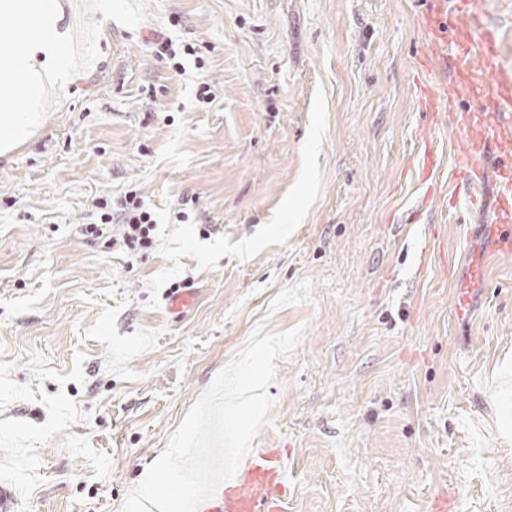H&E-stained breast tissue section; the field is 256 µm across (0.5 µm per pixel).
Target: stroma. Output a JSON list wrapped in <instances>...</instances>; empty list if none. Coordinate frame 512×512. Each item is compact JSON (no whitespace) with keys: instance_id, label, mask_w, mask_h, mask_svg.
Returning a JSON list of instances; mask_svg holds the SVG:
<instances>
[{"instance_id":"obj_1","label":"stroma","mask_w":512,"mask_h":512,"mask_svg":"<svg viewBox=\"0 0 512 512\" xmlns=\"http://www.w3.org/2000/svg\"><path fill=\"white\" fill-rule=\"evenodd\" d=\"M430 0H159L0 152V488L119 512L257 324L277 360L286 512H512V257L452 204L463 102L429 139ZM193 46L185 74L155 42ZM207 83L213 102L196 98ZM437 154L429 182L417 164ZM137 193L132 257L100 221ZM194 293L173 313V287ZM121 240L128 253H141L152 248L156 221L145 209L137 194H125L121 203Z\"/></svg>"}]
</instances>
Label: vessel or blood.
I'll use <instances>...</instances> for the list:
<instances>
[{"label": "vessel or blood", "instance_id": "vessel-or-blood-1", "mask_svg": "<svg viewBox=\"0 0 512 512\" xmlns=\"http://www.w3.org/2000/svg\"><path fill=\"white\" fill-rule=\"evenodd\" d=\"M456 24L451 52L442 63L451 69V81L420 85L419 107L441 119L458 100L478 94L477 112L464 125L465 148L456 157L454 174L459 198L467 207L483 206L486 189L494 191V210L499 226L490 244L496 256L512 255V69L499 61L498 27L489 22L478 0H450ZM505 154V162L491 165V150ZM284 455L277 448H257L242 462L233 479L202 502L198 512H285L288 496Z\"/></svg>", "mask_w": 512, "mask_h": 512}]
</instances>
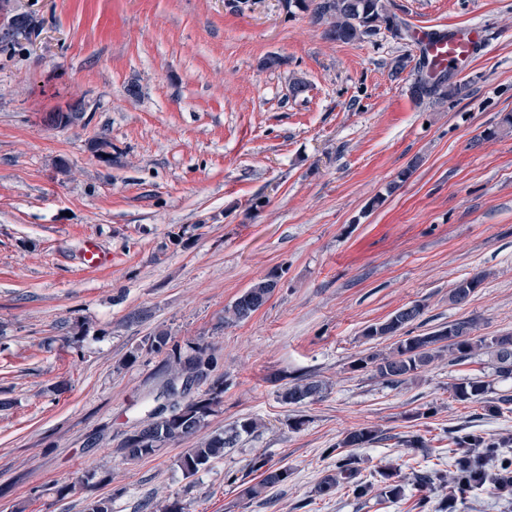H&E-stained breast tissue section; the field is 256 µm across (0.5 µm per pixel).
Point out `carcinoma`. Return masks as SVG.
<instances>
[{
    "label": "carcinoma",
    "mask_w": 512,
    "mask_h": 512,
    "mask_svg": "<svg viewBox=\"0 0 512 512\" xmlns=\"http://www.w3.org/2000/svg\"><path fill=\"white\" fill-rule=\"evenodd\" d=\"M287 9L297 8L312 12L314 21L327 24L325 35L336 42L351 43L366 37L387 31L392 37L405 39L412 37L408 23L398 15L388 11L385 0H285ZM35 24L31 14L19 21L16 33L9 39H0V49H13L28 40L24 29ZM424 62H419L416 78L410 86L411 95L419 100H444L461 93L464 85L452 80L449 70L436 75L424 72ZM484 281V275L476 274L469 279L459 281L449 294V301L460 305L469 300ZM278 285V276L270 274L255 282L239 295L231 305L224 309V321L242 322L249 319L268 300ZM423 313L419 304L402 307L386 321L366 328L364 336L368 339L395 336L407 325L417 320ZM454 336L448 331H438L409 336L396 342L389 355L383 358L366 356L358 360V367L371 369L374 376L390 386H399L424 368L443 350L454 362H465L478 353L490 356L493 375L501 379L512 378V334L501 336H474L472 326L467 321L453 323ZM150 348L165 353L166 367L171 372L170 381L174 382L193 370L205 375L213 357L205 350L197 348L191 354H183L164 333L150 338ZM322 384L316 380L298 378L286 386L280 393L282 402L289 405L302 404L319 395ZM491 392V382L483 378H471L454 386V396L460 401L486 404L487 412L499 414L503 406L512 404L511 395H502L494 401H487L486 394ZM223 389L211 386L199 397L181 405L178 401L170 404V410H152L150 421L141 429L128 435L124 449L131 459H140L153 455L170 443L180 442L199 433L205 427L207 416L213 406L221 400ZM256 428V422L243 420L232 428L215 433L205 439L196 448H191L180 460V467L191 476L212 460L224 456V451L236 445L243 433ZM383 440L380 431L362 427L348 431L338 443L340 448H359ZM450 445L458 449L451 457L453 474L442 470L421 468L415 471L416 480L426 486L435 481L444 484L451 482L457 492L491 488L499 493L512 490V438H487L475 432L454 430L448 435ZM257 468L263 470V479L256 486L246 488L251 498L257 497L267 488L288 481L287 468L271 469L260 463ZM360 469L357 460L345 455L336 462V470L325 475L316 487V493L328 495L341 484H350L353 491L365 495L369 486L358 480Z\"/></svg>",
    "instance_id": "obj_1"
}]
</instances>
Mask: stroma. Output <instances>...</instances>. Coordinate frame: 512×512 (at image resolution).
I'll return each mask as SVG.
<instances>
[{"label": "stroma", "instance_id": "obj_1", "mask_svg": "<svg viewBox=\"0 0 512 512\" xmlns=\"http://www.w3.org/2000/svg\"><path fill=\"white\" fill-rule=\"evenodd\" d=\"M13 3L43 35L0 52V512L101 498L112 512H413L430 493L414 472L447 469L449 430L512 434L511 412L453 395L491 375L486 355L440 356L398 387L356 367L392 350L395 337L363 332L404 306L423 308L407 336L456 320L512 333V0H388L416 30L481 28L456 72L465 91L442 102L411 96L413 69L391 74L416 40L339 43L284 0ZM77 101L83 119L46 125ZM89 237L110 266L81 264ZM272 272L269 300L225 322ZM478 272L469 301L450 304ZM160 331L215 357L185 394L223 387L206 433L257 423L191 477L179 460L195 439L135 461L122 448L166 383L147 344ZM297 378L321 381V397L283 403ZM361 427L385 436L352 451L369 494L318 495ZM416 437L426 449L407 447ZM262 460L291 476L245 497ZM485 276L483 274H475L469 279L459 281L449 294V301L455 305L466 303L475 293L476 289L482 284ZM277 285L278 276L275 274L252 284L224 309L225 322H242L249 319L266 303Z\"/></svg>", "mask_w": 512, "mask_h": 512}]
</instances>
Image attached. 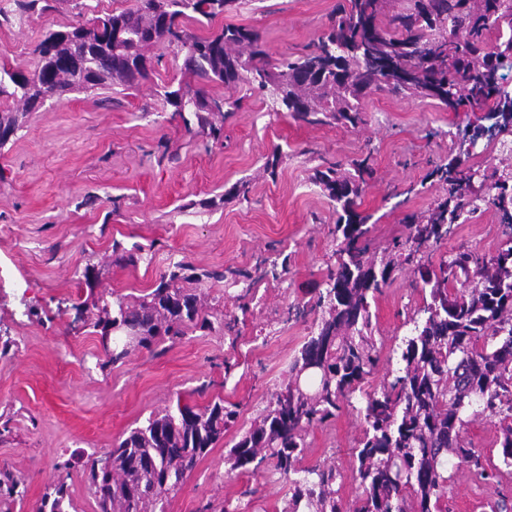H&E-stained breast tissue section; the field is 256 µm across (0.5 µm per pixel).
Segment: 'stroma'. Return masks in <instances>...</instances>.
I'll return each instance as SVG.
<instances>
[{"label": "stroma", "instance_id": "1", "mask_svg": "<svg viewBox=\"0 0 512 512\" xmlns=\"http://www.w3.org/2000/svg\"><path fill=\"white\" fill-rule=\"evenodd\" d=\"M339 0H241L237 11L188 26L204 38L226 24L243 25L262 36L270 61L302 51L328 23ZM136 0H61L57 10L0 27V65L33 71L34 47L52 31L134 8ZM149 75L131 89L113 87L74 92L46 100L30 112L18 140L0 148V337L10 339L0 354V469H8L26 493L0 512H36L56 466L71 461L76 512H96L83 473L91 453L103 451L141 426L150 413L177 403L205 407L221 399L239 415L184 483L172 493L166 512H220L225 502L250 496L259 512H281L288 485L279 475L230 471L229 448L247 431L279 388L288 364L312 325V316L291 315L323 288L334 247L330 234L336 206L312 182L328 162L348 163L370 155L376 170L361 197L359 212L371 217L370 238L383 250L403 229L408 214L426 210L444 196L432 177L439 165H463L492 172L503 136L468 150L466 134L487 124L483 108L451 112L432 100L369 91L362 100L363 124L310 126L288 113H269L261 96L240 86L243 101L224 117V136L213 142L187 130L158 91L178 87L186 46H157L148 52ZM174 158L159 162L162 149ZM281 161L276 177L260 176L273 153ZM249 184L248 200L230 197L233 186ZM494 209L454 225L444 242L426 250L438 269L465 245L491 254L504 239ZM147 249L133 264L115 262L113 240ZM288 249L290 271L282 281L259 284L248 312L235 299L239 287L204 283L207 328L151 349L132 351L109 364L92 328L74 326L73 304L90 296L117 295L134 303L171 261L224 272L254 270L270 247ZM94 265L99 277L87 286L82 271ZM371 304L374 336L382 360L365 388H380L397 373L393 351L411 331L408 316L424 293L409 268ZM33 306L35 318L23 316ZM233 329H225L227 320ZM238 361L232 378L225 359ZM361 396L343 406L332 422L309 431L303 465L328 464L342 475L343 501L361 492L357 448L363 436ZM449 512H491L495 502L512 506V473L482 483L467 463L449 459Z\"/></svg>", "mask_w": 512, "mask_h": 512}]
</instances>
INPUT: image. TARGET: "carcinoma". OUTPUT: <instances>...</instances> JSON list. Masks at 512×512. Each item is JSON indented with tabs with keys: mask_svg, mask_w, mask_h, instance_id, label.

+ + + + +

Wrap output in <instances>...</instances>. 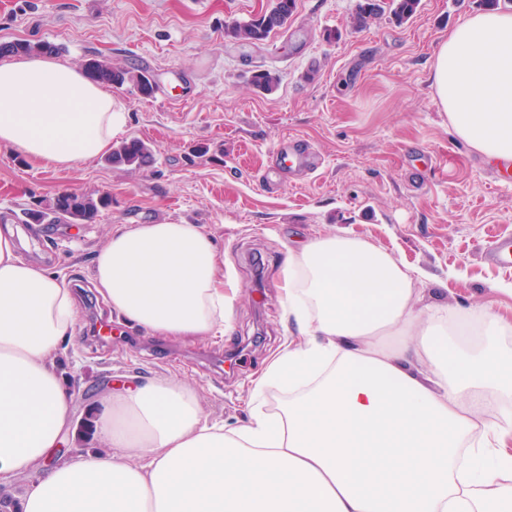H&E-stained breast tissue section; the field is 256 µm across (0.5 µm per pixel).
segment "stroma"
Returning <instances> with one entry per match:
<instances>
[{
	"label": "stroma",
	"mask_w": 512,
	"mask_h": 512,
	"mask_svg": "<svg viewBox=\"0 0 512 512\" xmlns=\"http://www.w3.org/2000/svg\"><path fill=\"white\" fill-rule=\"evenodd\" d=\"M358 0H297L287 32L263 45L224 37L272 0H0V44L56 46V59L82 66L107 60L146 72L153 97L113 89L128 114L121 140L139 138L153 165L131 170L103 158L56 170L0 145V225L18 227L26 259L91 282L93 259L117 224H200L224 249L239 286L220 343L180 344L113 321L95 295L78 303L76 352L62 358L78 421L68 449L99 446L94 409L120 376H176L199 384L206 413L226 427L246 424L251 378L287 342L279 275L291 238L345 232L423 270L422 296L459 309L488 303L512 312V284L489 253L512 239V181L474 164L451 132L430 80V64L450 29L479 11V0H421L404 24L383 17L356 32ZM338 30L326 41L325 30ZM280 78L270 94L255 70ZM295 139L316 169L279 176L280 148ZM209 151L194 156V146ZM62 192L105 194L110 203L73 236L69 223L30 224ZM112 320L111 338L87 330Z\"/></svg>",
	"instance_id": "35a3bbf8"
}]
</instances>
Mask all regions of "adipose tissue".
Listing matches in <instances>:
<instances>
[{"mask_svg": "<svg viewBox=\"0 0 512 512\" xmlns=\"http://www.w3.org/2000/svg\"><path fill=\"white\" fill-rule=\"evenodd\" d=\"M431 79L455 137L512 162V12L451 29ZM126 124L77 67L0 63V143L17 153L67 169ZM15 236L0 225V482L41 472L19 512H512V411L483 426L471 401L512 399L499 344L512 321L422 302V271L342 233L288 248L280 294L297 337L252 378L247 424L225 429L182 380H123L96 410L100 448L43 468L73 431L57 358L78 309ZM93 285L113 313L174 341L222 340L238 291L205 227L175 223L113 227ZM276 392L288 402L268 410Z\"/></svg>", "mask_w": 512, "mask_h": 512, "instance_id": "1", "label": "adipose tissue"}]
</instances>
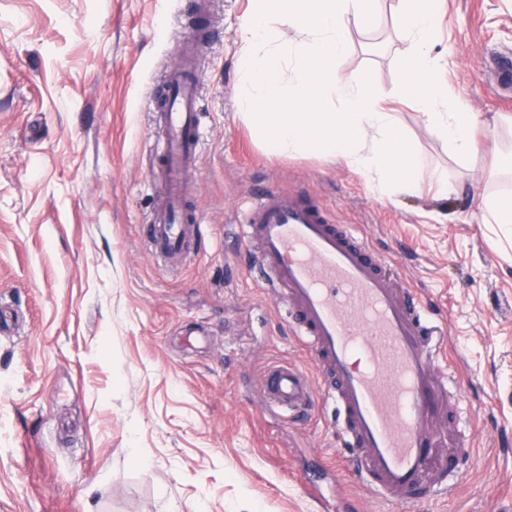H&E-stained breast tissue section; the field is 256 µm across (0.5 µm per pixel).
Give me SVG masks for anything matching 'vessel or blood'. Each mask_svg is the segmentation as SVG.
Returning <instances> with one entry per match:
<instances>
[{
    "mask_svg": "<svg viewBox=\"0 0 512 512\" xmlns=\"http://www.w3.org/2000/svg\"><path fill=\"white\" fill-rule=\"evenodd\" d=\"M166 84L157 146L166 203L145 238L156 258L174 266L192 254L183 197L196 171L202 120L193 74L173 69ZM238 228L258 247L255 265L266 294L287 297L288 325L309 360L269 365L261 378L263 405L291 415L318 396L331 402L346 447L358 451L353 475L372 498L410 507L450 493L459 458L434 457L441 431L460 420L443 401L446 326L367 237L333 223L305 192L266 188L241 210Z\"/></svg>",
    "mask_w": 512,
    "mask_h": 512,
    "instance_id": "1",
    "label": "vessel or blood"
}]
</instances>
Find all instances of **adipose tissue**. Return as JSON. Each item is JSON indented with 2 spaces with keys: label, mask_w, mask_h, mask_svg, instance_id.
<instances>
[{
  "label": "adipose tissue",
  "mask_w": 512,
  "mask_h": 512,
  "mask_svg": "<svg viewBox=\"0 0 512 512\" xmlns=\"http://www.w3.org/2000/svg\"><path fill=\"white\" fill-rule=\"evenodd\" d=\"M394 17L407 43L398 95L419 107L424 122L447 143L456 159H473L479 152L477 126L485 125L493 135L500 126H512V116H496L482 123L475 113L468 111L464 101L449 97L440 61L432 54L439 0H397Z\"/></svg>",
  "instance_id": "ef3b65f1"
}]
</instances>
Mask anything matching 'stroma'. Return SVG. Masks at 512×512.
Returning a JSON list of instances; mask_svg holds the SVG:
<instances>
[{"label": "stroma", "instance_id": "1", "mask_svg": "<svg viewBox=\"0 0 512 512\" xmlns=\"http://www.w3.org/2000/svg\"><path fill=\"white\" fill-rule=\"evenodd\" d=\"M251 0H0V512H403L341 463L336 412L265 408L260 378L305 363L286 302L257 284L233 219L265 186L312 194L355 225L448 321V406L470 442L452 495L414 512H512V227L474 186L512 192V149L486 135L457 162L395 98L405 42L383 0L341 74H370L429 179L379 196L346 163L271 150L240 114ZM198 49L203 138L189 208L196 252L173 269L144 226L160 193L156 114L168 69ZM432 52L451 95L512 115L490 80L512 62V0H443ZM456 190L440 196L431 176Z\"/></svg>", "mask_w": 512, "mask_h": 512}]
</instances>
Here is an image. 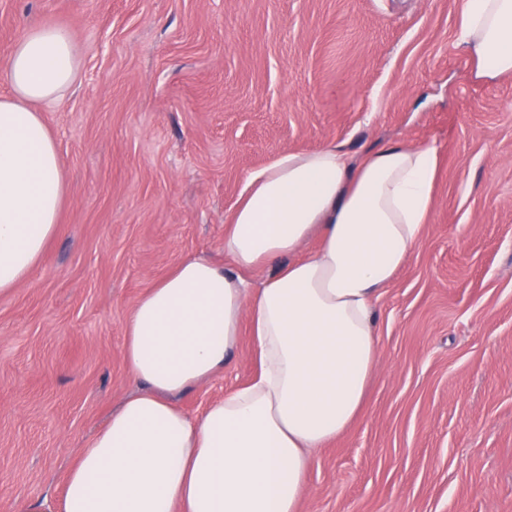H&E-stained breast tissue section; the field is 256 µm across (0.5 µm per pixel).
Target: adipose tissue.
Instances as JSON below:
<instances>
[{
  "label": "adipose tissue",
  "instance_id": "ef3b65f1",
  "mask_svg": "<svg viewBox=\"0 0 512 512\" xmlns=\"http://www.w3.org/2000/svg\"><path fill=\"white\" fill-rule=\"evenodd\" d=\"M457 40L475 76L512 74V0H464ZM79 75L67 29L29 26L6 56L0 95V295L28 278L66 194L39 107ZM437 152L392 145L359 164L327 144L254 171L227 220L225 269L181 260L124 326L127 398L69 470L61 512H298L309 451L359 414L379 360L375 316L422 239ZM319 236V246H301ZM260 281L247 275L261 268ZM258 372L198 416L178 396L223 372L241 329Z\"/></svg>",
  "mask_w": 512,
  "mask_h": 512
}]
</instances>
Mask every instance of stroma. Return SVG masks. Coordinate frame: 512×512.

+ + + + +

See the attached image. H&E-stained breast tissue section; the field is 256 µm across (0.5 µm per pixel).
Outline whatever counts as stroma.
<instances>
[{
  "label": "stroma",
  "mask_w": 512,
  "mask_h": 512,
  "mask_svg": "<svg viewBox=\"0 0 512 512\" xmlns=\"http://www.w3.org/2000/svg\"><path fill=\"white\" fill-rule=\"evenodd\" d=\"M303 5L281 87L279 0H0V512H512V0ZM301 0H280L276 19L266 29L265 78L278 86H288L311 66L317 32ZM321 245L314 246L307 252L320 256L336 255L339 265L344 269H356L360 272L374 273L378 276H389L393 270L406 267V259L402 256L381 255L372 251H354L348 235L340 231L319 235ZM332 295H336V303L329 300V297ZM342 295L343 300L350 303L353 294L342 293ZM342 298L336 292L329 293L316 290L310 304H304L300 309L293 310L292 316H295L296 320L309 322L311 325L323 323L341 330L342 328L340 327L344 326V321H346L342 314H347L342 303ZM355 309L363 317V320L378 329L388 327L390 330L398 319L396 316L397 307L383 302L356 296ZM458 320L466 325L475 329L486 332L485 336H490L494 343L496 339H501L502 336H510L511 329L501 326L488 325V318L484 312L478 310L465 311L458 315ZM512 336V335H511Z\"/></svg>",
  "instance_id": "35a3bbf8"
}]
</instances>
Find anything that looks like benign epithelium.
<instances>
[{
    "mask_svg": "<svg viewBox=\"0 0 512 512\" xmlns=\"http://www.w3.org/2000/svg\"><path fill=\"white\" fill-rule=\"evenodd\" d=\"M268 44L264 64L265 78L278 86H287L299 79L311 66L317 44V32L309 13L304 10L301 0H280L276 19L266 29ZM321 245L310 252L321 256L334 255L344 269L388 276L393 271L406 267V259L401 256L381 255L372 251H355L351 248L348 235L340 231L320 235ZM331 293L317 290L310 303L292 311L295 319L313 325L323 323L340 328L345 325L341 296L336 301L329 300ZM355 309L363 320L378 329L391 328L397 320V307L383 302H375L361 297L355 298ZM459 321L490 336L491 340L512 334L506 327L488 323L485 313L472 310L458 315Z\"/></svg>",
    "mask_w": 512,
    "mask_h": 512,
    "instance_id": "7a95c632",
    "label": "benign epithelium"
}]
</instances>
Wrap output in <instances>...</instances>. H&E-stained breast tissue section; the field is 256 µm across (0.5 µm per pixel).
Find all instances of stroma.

+ + + + +

- _REQUIRED WORK_:
Copy out precisely the lines from the line with "Find anything that" to the line with "Find all instances of stroma." in the material above, including those two lines and omitting all the rest.

- _RESULT_:
Find anything that looks like benign epithelium.
<instances>
[{
    "mask_svg": "<svg viewBox=\"0 0 512 512\" xmlns=\"http://www.w3.org/2000/svg\"><path fill=\"white\" fill-rule=\"evenodd\" d=\"M268 44L264 64L265 78L278 86H287L299 79L311 66L317 44V32L309 13L304 10L301 0H280L276 19L266 29ZM321 245L310 252L321 256L334 255L344 269L388 276L393 271L406 267V259L401 256L381 255L372 251H355L351 248L348 235L340 231L320 235ZM331 293L317 290L310 303L292 311L295 319L313 325L323 323L340 328L345 325L341 296L336 301L329 300ZM355 309L363 320L378 329L391 328L397 320V307L383 302H375L361 297L355 298ZM459 321L490 336L491 340L512 334L506 327L488 323L485 313L472 310L458 315Z\"/></svg>",
    "mask_w": 512,
    "mask_h": 512,
    "instance_id": "7a95c632",
    "label": "benign epithelium"
}]
</instances>
Wrap output in <instances>...</instances>. H&E-stained breast tissue section; the field is 256 µm across (0.5 µm per pixel).
Find all instances of stroma.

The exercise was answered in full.